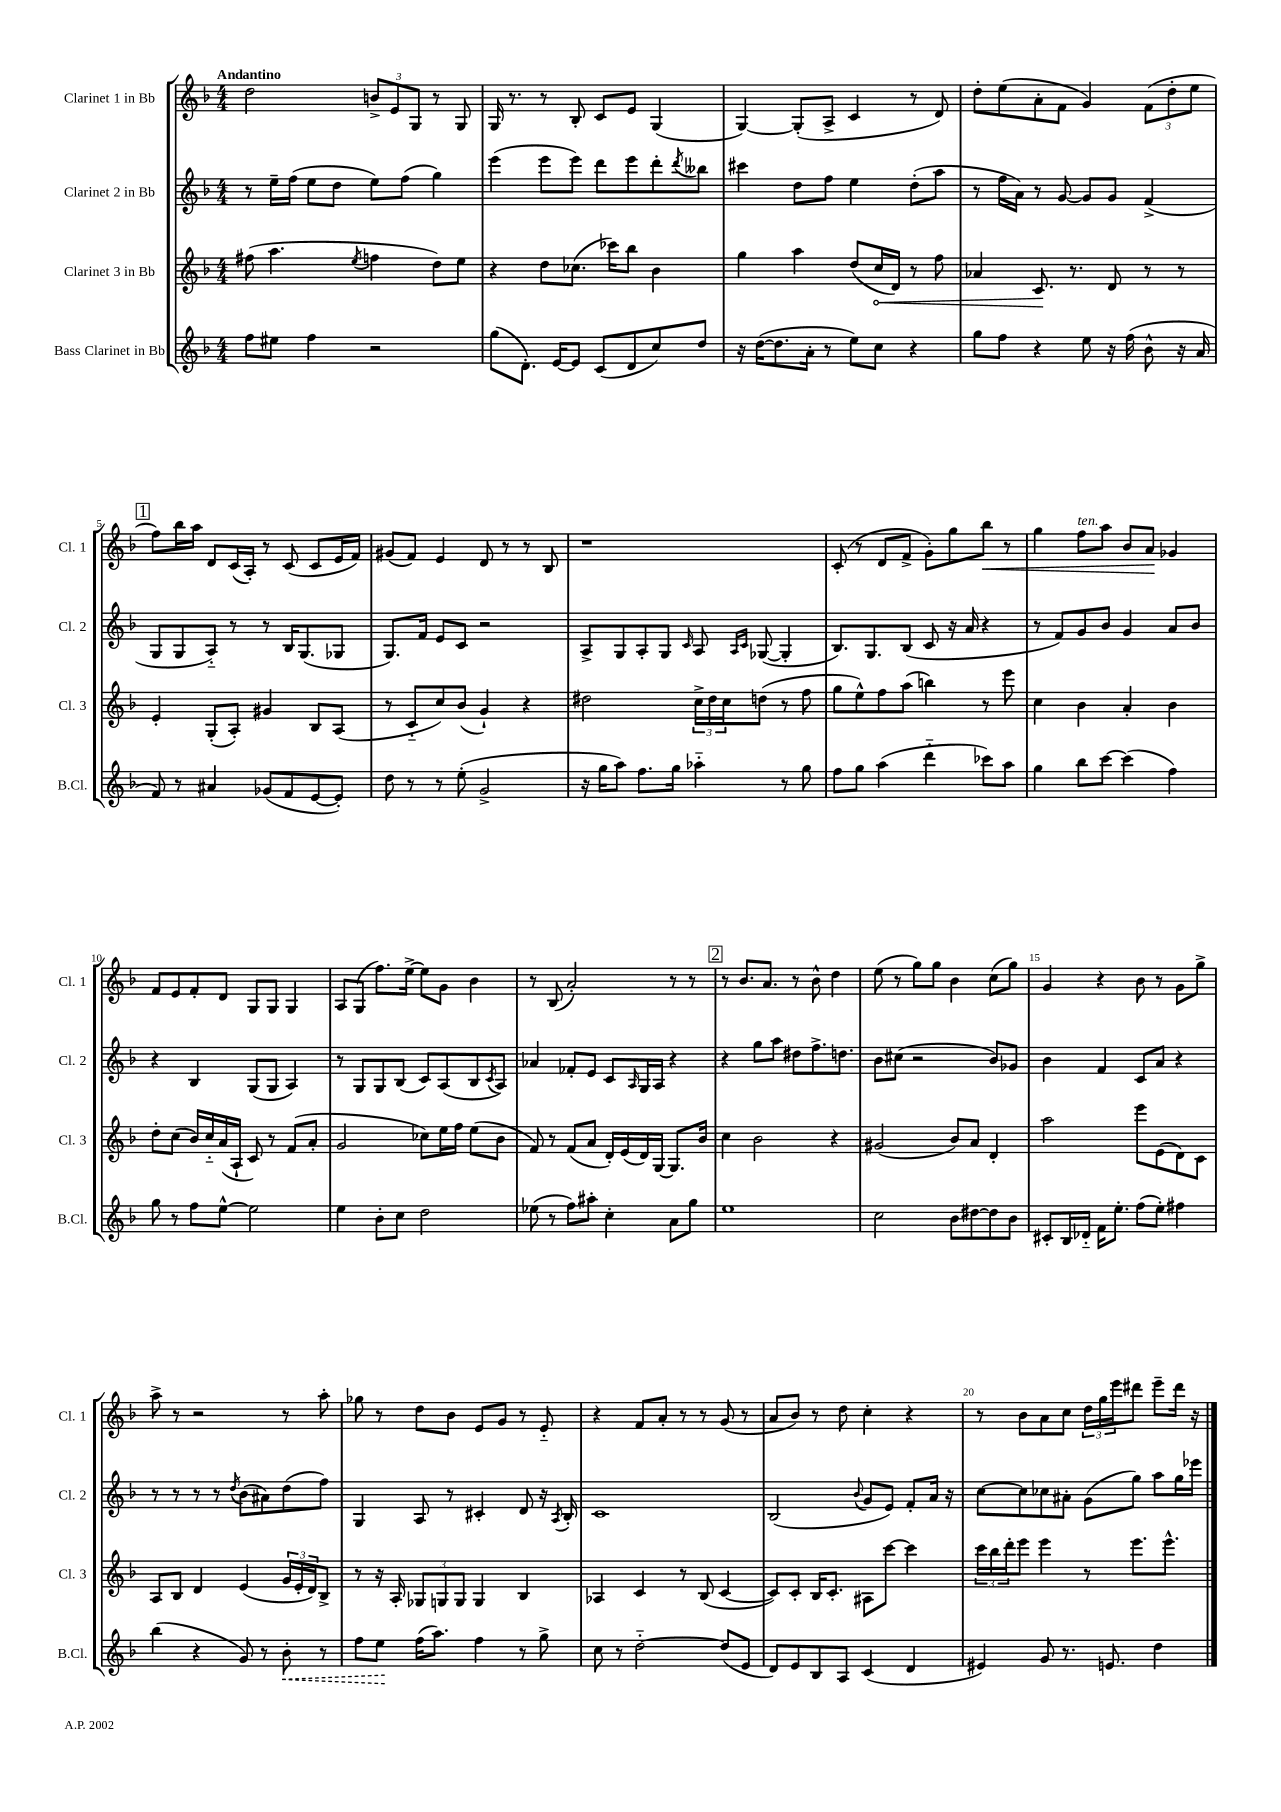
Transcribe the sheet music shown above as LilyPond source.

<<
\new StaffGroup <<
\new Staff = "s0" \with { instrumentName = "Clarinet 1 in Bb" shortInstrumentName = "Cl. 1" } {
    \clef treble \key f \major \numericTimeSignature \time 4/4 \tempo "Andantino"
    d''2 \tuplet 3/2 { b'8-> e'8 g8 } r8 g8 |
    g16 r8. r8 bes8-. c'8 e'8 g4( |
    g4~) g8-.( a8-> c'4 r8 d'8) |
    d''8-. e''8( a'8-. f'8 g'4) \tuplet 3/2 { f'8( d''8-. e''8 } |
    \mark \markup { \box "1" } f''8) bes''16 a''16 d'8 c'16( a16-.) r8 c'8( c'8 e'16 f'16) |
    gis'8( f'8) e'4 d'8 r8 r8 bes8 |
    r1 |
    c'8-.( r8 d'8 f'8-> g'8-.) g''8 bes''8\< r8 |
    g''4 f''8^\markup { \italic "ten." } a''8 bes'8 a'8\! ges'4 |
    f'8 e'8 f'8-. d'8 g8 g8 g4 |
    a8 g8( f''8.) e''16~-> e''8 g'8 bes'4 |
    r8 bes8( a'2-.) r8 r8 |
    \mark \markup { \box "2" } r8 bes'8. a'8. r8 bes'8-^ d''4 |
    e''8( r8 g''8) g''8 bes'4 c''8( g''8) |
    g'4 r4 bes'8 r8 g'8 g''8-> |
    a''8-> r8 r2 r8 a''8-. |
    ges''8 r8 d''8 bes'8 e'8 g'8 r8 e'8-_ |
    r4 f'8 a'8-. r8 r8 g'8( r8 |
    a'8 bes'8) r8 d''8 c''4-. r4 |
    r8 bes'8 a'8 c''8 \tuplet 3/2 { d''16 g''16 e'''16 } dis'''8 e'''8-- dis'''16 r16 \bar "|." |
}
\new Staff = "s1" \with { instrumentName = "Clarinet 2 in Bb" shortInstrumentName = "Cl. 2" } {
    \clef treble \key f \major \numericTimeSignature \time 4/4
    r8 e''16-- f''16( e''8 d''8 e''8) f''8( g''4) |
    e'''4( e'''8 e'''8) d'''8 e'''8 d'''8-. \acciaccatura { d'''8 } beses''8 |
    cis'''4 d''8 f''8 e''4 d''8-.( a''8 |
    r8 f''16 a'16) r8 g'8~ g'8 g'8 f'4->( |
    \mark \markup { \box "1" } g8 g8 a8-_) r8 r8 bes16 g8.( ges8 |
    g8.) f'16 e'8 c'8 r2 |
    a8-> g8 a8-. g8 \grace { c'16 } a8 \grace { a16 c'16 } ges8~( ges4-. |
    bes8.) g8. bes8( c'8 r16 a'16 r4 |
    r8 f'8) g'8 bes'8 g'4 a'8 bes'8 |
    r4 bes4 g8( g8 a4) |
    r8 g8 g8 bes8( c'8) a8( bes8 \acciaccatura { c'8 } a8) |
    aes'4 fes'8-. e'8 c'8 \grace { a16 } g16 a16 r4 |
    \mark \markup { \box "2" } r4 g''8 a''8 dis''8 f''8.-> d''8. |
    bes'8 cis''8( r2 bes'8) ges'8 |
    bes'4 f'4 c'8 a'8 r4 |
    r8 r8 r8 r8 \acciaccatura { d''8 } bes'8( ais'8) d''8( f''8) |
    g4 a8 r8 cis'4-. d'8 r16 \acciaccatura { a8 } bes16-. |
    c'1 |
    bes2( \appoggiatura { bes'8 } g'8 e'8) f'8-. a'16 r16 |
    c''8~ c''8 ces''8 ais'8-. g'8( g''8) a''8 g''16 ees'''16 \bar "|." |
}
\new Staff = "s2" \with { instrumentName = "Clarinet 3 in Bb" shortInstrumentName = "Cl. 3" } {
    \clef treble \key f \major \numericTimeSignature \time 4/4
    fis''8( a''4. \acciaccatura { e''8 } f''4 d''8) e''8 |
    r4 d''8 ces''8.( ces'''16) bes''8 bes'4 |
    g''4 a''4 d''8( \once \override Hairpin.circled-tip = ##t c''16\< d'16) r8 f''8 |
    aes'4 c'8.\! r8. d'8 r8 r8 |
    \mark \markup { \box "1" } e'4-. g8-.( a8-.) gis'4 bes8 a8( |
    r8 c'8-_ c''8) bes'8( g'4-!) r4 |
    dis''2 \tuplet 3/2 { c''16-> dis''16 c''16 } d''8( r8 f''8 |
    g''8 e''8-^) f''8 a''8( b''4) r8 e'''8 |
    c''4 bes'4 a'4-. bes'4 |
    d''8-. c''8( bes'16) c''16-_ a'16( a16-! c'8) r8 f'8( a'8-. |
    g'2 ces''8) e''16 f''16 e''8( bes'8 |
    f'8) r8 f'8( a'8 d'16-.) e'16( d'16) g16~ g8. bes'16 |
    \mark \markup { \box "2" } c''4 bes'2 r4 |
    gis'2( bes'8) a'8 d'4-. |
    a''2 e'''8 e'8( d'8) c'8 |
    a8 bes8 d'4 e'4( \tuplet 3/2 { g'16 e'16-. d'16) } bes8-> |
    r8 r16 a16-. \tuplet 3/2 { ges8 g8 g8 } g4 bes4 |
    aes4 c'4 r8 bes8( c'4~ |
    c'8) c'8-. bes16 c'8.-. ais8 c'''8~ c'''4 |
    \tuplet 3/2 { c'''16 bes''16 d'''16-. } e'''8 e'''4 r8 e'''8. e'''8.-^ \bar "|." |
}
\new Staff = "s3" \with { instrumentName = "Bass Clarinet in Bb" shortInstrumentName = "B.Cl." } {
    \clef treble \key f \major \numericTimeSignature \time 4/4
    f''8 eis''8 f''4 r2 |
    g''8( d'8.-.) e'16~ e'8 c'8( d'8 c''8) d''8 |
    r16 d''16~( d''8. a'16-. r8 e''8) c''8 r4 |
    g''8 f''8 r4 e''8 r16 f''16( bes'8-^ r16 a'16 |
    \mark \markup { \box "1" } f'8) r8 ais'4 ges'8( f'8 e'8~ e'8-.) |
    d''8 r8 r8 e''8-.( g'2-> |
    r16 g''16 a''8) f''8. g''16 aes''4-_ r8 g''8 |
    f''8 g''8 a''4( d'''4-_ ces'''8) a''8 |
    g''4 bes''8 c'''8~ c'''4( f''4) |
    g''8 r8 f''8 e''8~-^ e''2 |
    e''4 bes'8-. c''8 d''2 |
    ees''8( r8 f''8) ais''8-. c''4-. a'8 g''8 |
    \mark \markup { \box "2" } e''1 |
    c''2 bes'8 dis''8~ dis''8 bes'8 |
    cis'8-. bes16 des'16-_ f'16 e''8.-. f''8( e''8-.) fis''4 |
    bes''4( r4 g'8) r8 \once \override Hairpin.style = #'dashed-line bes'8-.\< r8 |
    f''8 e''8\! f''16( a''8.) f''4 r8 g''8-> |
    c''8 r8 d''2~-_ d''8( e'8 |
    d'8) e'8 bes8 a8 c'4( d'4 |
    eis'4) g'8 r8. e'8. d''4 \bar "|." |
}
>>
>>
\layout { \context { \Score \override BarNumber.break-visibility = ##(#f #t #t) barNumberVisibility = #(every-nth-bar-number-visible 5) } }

The request:
Find each line above that contains the word "Clarinet", and copy every one of those lines.

Solution to the exercise:
\new Staff = "s0" \with { instrumentName = "Clarinet 1 in Bb" shortInstrumentName = "Cl. 1" } {
\new Staff = "s1" \with { instrumentName = "Clarinet 2 in Bb" shortInstrumentName = "Cl. 2" } {
\new Staff = "s2" \with { instrumentName = "Clarinet 3 in Bb" shortInstrumentName = "Cl. 3" } {
\new Staff = "s3" \with { instrumentName = "Bass Clarinet in Bb" shortInstrumentName = "B.Cl." } {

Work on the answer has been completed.